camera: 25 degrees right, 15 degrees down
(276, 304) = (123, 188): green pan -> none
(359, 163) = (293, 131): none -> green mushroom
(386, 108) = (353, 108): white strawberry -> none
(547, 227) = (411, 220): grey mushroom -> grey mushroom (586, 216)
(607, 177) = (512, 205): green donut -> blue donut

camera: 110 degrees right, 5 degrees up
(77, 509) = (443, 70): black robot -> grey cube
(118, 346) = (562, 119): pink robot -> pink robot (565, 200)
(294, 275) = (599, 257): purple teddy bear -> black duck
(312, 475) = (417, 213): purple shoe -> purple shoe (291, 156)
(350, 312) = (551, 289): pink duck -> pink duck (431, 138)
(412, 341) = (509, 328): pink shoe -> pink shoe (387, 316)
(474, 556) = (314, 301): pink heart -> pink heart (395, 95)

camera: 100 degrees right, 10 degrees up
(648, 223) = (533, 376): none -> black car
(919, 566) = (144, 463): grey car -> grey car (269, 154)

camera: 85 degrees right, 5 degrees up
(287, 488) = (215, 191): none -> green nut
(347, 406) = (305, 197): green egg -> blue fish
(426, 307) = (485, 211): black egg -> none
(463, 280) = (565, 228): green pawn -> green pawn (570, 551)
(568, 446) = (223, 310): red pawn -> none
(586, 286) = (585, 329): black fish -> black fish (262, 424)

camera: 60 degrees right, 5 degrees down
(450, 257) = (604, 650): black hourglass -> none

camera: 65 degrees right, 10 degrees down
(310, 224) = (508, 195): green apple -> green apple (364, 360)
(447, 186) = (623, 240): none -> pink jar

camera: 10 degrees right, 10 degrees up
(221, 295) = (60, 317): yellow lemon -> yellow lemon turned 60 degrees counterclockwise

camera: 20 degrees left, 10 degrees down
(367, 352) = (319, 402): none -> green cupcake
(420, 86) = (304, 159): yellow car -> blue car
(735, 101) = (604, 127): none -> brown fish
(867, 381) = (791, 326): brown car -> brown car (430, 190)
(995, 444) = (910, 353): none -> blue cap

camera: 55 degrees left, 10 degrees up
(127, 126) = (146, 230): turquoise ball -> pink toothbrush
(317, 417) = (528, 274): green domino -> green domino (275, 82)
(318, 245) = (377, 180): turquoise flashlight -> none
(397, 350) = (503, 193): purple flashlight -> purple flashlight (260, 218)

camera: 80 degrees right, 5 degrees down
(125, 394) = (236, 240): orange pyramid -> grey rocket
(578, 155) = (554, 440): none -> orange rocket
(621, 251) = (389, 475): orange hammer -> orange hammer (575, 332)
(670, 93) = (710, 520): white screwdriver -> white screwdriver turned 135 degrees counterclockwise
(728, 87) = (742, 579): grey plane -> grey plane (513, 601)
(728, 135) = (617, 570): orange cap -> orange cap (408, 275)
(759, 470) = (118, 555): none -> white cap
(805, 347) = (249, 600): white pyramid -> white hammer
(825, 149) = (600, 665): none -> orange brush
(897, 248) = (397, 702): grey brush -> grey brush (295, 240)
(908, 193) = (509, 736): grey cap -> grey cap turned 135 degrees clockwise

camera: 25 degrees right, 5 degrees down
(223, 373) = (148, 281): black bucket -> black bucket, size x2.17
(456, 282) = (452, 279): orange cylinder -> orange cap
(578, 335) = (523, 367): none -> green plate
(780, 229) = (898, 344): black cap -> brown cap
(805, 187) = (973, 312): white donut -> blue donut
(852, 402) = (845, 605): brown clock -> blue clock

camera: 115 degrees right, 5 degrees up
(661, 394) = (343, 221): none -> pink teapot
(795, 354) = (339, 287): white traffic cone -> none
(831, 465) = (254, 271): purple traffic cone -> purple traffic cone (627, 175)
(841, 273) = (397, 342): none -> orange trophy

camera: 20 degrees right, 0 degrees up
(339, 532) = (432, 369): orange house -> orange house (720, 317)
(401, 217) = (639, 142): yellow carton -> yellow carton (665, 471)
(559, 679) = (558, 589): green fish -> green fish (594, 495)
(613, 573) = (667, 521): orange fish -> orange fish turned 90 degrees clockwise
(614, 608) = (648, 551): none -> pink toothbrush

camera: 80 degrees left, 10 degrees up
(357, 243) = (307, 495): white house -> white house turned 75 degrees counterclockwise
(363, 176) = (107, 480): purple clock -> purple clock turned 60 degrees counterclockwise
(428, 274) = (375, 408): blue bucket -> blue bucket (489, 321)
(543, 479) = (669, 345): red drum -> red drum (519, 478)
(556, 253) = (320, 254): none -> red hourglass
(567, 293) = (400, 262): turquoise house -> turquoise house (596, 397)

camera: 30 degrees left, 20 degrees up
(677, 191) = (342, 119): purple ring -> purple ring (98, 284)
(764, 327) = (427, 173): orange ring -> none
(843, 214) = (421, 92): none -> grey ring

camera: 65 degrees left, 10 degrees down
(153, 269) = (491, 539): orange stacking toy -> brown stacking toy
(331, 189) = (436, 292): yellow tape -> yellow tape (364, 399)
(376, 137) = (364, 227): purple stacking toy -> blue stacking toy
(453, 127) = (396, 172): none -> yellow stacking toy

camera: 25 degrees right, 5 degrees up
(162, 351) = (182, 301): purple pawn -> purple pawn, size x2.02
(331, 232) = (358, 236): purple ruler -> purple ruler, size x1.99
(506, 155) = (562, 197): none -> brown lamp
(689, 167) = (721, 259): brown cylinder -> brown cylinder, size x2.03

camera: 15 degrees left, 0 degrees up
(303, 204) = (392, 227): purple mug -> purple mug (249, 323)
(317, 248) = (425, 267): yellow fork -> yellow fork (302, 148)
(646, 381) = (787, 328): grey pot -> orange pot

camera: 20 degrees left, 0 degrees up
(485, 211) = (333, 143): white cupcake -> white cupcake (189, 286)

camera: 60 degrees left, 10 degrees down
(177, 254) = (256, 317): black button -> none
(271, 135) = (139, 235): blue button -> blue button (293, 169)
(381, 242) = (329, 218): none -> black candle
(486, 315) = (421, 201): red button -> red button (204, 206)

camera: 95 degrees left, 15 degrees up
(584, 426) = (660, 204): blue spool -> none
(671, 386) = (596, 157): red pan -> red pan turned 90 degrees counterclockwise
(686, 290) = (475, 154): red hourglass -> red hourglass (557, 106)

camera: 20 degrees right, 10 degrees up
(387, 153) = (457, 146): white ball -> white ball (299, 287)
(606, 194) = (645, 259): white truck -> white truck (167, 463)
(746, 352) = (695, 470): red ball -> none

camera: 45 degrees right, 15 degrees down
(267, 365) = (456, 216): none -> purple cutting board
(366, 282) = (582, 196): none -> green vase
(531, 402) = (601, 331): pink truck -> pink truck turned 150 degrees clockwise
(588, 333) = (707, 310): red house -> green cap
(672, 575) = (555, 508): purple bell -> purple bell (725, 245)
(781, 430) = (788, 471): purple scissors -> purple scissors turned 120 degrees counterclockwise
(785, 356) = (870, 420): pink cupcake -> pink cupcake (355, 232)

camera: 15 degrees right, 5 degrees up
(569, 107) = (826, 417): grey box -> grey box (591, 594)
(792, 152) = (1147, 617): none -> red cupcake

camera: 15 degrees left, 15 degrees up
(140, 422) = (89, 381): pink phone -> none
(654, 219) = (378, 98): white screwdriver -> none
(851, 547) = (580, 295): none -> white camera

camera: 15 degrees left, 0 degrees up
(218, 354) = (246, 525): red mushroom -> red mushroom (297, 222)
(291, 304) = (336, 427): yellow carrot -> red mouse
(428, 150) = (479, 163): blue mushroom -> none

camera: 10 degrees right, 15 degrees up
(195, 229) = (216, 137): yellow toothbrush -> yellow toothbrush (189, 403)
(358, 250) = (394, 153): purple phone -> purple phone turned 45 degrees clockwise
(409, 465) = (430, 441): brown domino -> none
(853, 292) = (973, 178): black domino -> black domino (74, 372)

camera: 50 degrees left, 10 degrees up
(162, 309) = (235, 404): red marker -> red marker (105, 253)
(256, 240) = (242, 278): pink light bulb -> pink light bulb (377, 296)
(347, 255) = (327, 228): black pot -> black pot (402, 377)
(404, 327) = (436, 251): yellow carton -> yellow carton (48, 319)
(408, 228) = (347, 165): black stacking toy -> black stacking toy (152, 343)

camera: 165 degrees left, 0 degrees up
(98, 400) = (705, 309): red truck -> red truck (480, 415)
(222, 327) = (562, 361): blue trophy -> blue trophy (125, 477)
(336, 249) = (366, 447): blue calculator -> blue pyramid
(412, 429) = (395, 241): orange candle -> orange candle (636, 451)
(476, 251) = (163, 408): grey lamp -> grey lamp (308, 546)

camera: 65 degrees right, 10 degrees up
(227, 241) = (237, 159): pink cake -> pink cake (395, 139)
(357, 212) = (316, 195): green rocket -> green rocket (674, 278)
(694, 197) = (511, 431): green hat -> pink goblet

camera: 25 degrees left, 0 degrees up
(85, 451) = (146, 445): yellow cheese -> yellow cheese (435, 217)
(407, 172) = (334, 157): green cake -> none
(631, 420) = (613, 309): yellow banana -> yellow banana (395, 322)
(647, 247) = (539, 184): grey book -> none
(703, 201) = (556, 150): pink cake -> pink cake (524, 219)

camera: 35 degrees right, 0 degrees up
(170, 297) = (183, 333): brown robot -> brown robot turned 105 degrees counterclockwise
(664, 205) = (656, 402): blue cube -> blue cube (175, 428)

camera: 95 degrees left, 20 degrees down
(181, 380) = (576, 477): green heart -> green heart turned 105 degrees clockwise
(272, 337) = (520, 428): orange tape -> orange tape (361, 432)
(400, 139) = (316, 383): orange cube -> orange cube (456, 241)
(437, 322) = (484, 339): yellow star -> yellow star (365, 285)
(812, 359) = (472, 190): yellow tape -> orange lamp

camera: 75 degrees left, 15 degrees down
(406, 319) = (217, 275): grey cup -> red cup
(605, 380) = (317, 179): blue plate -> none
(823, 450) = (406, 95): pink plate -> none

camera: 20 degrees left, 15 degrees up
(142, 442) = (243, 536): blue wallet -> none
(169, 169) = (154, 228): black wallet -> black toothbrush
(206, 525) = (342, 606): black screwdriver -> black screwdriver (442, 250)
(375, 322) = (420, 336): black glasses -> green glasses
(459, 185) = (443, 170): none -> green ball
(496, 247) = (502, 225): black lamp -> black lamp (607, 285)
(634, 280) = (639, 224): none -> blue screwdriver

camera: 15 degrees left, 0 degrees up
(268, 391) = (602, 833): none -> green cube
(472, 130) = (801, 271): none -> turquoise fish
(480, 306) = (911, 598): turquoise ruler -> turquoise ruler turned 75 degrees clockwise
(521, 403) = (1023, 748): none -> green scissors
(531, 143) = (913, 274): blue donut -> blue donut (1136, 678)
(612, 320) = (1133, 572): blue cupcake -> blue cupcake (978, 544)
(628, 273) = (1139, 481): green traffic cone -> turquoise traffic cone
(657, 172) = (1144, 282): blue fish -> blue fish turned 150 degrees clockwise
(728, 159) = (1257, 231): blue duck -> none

┄┄┄┄┄┄┄┄┄┄

**TASK TO COMPLETE**
What is asked for is an exact copy of the lines above from the one containing "(412, 341) = (509, 328): pink" through the one containing "(318, 245) = (377, 180): turquoise", and only those.

**PROBLEM SOLUTION**
(412, 341) = (509, 328): pink shoe -> pink shoe (387, 316)
(474, 556) = (314, 301): pink heart -> pink heart (395, 95)

camera: 100 degrees right, 10 degrees up
(648, 223) = (533, 376): none -> black car
(919, 566) = (144, 463): grey car -> grey car (269, 154)

camera: 85 degrees right, 5 degrees up
(287, 488) = (215, 191): none -> green nut
(347, 406) = (305, 197): green egg -> blue fish
(426, 307) = (485, 211): black egg -> none
(463, 280) = (565, 228): green pawn -> green pawn (570, 551)
(568, 446) = (223, 310): red pawn -> none
(586, 286) = (585, 329): black fish -> black fish (262, 424)

camera: 60 degrees right, 5 degrees down
(450, 257) = (604, 650): black hourglass -> none

camera: 65 degrees right, 10 degrees down
(310, 224) = (508, 195): green apple -> green apple (364, 360)
(447, 186) = (623, 240): none -> pink jar

camera: 10 degrees right, 10 degrees up
(221, 295) = (60, 317): yellow lemon -> yellow lemon turned 60 degrees counterclockwise

camera: 20 degrees left, 10 degrees down
(367, 352) = (319, 402): none -> green cupcake
(420, 86) = (304, 159): yellow car -> blue car
(735, 101) = (604, 127): none -> brown fish
(867, 381) = (791, 326): brown car -> brown car (430, 190)
(995, 444) = (910, 353): none -> blue cap

camera: 55 degrees left, 10 degrees up
(127, 126) = (146, 230): turquoise ball -> pink toothbrush
(317, 417) = (528, 274): green domino -> green domino (275, 82)
(318, 245) = (377, 180): turquoise flashlight -> none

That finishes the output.